▶ _Given material_:
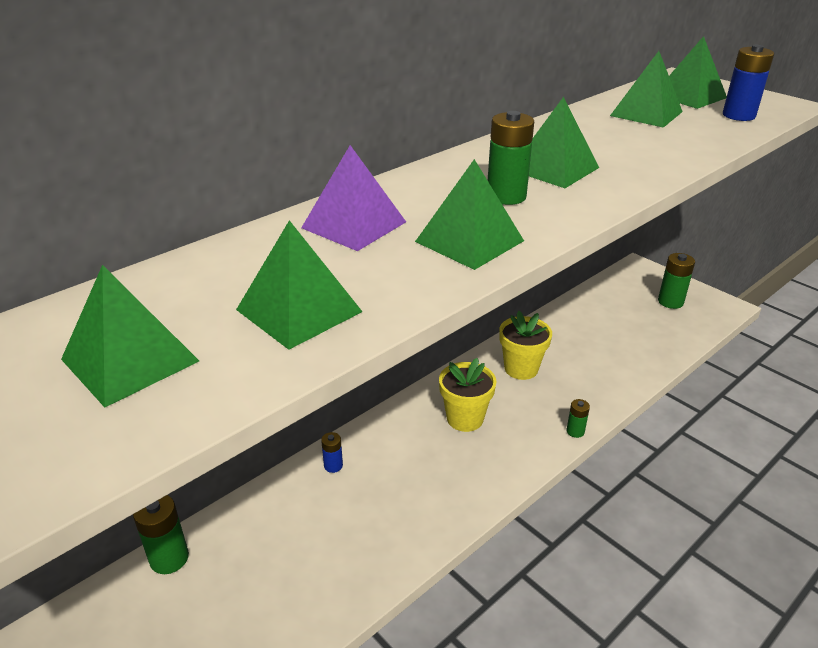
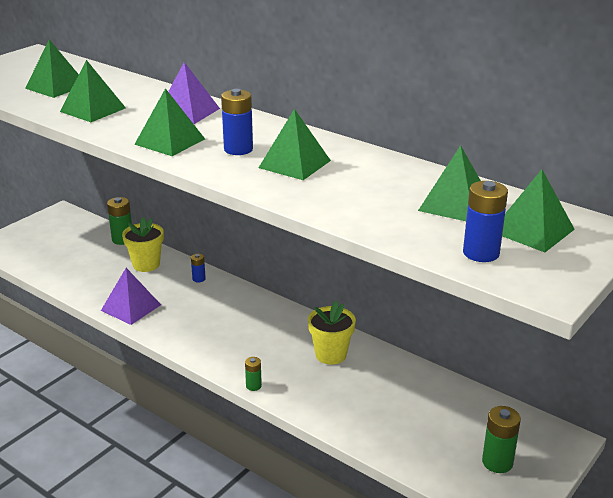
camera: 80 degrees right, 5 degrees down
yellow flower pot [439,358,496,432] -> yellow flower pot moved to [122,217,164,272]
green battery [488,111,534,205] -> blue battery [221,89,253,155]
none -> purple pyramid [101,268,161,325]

▶ _Your assignment_: Retype everything in the material word for word, minus pictures.

▶ _Exercise solution_:
camera: 80 degrees right, 5 degrees down
yellow flower pot [439,358,496,432] -> yellow flower pot moved to [122,217,164,272]
green battery [488,111,534,205] -> blue battery [221,89,253,155]
none -> purple pyramid [101,268,161,325]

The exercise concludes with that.